Start of Provided information
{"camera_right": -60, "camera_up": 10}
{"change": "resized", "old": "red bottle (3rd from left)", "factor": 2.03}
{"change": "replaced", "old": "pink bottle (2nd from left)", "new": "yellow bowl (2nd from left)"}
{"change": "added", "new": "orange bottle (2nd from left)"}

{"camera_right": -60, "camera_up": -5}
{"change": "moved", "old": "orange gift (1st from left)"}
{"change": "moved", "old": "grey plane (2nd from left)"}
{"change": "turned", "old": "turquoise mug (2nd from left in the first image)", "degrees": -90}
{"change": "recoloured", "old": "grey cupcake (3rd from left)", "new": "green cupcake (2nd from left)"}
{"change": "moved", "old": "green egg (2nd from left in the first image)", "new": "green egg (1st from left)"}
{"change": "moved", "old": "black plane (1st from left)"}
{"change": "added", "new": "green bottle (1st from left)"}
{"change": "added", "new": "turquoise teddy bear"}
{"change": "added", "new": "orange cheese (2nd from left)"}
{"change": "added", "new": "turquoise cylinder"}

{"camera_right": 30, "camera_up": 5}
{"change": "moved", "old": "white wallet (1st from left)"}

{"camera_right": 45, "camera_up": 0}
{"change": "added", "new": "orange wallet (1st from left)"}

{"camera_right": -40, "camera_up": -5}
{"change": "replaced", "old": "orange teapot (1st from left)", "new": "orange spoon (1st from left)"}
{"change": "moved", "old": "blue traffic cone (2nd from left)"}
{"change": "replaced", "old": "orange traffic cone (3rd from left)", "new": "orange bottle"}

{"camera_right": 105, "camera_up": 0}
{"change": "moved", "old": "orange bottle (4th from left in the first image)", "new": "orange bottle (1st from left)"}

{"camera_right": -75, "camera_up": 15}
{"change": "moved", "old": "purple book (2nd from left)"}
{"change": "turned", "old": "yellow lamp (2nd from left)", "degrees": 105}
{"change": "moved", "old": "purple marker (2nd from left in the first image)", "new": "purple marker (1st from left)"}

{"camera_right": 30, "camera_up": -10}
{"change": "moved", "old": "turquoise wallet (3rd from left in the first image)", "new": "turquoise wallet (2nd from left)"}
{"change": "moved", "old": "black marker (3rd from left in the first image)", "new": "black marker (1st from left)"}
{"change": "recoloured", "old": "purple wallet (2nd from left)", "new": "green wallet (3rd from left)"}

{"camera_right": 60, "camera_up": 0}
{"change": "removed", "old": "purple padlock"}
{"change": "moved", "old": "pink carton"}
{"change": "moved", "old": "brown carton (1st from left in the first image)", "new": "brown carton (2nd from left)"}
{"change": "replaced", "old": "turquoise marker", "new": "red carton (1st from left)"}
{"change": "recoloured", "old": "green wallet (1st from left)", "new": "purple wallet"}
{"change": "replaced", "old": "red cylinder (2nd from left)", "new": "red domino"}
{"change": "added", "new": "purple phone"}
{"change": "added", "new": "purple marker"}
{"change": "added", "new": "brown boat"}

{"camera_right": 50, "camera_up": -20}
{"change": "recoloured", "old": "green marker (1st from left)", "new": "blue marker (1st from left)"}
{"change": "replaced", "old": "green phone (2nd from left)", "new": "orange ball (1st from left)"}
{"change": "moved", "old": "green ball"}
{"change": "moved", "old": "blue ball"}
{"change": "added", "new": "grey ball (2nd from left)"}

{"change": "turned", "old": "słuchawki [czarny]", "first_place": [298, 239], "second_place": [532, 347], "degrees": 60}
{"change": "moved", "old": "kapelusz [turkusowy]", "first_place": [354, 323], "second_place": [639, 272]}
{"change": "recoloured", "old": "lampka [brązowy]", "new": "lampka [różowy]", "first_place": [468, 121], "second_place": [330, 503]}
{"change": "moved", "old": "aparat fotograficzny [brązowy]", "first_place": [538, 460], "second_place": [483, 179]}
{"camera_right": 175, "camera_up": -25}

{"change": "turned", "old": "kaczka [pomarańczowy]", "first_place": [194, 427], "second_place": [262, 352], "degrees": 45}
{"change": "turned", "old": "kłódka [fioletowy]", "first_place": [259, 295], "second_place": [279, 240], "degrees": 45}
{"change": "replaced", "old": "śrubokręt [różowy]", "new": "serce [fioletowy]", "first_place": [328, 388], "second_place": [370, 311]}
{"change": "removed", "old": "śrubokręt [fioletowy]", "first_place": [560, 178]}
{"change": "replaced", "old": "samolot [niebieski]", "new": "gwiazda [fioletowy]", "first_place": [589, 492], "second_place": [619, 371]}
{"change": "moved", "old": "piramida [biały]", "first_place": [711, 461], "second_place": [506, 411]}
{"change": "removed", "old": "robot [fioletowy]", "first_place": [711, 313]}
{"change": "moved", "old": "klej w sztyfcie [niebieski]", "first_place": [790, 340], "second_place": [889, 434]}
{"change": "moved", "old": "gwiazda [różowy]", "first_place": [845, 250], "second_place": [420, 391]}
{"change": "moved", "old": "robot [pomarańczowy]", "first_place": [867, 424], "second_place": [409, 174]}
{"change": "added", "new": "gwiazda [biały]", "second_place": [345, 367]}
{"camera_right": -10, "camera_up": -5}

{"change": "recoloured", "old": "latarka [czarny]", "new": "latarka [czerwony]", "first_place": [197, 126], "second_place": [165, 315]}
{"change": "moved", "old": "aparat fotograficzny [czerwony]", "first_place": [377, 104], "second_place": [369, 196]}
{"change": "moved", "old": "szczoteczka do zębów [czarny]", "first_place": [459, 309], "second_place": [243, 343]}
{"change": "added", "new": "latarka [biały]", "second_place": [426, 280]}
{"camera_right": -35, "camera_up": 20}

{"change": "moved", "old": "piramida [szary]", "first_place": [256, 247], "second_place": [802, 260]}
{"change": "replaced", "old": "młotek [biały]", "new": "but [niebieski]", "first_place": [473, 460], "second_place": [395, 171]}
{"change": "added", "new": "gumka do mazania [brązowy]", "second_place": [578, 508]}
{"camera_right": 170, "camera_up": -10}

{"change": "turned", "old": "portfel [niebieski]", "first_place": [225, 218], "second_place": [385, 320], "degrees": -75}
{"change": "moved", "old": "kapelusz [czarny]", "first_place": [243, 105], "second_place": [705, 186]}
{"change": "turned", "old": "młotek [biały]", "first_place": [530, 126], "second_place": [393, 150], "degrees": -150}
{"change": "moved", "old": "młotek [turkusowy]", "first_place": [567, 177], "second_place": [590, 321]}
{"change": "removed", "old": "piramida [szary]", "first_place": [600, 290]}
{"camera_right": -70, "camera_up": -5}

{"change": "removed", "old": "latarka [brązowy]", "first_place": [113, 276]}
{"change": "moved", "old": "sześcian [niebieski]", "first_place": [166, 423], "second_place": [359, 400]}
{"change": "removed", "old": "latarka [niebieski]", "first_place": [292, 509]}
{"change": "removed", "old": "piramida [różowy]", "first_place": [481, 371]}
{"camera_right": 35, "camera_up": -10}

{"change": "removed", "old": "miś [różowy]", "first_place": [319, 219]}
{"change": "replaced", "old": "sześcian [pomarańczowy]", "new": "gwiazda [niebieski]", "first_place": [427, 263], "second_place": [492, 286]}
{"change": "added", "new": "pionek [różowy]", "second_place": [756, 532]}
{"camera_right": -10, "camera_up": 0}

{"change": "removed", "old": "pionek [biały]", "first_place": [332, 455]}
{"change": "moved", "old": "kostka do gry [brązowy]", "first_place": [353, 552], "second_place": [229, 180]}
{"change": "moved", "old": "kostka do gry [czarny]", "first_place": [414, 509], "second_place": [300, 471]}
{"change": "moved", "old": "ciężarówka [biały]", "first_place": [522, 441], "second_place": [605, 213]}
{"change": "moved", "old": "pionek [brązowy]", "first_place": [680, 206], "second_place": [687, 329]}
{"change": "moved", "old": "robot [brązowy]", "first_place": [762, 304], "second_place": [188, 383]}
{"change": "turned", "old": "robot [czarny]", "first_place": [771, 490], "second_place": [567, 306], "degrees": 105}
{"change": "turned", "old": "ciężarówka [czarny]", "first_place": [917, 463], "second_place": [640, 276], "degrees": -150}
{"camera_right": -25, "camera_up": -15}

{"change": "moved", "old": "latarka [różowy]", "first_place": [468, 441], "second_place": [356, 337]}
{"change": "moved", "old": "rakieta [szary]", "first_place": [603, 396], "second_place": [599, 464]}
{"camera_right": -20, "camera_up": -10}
End of Provided information
Task brief:
Go through the entries and return each line where the word "aparat" appears.

Reply to the task:
{"change": "moved", "old": "aparat fotograficzny [brązowy]", "first_place": [538, 460], "second_place": [483, 179]}
{"change": "moved", "old": "aparat fotograficzny [czerwony]", "first_place": [377, 104], "second_place": [369, 196]}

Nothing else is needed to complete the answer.